Assigned task. Please tally how many lines in the entries below include the word "right", giving only the number.

Source information.
____________________

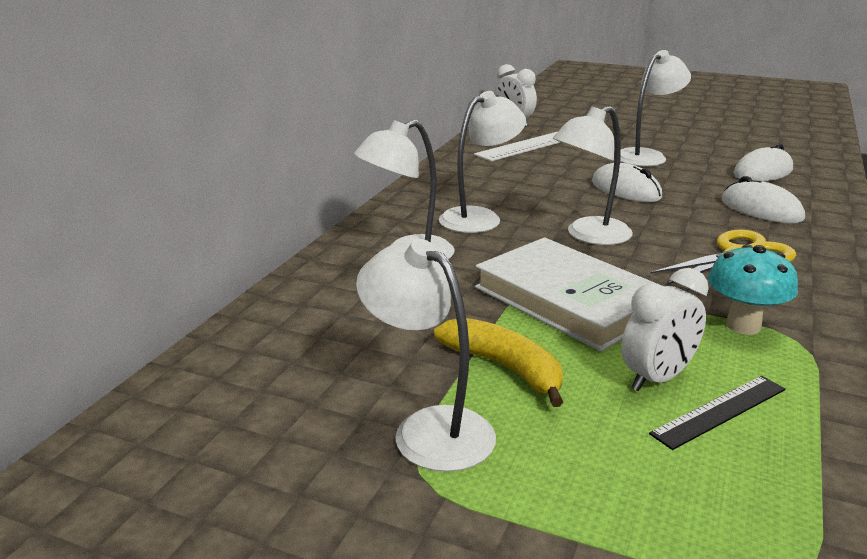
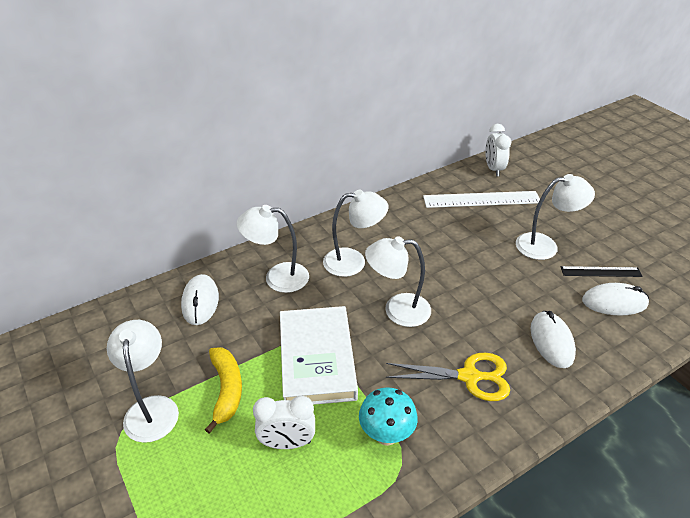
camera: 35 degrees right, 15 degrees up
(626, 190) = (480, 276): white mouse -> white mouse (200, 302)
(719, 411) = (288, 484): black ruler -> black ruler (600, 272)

____________________

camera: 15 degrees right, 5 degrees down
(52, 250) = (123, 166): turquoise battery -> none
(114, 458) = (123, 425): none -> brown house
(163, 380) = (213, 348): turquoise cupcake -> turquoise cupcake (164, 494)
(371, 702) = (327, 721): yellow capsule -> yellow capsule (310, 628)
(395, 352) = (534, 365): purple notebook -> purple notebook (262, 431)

____________________

Answer for this exercise. 2